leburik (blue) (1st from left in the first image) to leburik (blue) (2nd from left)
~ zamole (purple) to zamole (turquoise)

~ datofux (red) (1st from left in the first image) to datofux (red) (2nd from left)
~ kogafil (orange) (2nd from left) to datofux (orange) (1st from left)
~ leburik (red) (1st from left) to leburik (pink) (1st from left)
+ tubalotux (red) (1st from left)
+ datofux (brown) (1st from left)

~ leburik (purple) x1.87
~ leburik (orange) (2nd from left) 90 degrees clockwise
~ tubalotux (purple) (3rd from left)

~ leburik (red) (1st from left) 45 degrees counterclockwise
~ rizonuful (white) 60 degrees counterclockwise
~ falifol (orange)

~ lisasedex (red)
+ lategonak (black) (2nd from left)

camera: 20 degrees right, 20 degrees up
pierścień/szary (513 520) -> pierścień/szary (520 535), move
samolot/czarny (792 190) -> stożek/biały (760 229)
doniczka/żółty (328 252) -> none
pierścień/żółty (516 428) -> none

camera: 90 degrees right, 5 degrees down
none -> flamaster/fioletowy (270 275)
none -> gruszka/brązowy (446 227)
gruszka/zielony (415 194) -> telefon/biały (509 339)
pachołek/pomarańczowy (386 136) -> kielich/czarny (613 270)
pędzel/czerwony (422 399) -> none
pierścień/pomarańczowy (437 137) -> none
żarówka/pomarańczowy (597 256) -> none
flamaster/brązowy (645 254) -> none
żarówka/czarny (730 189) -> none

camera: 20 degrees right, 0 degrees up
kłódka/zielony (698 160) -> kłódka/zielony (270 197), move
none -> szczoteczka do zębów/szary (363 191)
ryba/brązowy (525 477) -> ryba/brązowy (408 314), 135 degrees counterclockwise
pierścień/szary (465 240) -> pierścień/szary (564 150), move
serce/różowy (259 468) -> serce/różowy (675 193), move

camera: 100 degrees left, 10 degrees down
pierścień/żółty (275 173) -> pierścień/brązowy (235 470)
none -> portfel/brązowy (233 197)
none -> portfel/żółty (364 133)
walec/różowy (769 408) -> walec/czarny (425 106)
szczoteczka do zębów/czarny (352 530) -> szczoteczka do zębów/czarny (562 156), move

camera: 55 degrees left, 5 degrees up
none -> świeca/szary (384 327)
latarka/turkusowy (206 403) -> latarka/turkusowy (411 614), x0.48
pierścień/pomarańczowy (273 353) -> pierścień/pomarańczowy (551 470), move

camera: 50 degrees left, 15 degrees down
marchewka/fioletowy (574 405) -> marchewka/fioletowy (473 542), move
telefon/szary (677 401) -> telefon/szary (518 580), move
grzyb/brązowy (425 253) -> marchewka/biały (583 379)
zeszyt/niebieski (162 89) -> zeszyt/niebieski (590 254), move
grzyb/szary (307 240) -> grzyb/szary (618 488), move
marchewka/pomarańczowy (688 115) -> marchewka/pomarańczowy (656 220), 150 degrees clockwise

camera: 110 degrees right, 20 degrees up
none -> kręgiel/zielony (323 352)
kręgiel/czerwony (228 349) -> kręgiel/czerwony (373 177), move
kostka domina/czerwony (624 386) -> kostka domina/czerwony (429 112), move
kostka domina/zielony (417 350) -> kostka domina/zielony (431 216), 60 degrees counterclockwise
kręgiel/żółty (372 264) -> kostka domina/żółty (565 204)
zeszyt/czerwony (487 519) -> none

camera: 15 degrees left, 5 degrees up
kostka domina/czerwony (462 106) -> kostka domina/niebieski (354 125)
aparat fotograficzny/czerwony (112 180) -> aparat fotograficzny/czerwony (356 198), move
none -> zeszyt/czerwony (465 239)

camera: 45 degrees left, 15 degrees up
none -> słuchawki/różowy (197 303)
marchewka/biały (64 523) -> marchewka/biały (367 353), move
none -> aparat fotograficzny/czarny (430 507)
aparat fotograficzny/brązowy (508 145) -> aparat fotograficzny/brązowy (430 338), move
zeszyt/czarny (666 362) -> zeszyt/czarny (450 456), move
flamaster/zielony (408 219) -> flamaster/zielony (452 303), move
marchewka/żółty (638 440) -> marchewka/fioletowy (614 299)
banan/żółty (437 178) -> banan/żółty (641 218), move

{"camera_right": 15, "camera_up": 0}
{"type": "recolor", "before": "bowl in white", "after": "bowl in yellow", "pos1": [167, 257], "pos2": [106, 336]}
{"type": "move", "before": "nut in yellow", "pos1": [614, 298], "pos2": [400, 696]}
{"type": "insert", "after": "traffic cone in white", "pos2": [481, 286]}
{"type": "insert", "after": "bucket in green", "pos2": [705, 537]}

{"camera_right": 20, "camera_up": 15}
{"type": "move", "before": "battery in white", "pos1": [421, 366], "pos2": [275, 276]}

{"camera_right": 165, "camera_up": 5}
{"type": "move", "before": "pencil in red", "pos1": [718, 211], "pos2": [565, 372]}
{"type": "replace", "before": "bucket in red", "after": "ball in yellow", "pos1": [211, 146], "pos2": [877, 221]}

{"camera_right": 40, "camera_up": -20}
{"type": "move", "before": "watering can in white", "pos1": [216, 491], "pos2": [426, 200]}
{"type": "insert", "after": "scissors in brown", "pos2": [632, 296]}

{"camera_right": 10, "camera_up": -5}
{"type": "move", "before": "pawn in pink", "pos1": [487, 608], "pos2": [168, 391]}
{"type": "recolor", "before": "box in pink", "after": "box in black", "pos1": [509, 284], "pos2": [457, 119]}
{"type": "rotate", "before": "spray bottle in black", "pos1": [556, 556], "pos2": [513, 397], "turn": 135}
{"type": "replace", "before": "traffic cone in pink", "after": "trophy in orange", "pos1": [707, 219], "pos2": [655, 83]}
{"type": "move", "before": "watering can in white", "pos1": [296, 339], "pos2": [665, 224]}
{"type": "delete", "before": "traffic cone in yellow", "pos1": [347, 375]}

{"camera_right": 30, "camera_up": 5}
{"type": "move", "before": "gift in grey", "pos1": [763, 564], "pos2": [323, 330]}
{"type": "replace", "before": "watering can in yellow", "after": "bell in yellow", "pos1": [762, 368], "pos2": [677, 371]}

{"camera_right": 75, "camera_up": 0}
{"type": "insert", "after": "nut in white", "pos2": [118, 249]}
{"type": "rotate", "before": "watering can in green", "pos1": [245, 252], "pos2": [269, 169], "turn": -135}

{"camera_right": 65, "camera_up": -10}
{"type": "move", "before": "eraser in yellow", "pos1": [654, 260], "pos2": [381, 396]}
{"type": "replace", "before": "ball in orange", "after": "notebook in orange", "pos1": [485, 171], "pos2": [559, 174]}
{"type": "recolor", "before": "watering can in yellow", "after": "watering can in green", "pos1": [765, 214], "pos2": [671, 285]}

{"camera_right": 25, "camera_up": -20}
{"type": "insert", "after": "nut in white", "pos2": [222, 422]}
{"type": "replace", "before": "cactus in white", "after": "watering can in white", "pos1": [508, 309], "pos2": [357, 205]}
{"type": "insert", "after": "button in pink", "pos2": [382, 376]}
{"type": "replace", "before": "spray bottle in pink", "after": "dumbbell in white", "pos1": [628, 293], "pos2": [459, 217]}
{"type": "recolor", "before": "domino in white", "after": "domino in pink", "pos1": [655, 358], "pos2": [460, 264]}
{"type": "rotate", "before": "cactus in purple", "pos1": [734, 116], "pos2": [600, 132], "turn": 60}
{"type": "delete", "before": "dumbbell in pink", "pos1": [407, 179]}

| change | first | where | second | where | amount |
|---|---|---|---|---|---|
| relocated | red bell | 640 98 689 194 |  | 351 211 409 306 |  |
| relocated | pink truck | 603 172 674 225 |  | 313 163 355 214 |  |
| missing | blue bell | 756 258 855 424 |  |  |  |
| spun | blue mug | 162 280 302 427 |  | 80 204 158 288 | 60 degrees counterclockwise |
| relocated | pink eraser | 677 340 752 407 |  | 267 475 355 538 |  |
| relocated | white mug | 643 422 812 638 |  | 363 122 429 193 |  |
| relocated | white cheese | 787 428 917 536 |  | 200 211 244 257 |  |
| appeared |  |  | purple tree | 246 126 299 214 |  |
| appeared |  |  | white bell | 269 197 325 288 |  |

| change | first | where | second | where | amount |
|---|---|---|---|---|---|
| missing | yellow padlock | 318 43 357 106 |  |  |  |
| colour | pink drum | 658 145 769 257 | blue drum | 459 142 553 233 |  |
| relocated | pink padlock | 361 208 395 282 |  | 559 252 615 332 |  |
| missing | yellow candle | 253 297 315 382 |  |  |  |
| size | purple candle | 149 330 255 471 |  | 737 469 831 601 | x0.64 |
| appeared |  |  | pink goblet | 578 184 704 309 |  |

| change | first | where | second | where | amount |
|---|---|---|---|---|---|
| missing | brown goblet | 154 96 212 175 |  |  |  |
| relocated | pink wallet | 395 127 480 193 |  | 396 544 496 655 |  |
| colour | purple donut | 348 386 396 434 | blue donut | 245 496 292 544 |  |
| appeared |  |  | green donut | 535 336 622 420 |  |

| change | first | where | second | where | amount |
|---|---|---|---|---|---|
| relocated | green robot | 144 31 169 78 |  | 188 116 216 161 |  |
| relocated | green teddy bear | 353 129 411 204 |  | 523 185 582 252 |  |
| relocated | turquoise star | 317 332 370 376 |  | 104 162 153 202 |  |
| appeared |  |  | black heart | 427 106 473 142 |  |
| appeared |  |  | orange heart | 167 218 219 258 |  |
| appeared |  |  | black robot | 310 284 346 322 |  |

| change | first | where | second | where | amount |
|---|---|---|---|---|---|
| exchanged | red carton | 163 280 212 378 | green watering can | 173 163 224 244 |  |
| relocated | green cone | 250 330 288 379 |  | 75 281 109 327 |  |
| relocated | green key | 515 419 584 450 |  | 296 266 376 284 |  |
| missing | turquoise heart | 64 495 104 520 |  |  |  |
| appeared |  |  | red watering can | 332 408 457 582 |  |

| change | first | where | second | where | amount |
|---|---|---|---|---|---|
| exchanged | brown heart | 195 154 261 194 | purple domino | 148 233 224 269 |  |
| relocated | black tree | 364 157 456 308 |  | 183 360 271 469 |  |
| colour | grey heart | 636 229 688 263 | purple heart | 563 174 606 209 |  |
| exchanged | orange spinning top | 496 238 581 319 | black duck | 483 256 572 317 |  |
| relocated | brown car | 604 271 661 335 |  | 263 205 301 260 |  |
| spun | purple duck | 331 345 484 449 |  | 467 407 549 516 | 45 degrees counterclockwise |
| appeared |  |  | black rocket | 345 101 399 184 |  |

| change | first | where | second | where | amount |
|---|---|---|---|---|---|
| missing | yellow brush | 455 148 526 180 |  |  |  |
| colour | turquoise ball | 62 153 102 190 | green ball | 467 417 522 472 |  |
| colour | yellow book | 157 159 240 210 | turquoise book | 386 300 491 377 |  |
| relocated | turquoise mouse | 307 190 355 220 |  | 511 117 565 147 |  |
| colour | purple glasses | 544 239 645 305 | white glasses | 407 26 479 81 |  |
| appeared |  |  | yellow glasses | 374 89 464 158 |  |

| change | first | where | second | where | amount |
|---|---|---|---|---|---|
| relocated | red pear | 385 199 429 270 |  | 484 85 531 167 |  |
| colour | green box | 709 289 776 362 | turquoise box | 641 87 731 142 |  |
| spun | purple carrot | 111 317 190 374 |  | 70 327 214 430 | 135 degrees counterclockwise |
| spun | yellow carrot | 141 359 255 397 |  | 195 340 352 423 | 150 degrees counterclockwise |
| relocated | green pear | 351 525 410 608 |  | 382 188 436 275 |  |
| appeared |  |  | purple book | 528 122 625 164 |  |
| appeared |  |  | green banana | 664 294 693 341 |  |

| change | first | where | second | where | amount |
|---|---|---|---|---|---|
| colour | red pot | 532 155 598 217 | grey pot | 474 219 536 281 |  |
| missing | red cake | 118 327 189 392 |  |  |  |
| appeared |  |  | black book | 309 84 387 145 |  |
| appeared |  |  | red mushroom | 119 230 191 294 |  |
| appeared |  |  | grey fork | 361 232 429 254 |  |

YOUR INSTRUCTIONS: Only one stretch of the records above is wanted: the lines between the one holding "white cheese |" and the one holding "purple tree |", inclusive, reproduced exactly.

ANSWER TO THIS EXERCISE:
| relocated | white cheese | 787 428 917 536 |  | 200 211 244 257 |  |
| appeared |  |  | purple tree | 246 126 299 214 |  |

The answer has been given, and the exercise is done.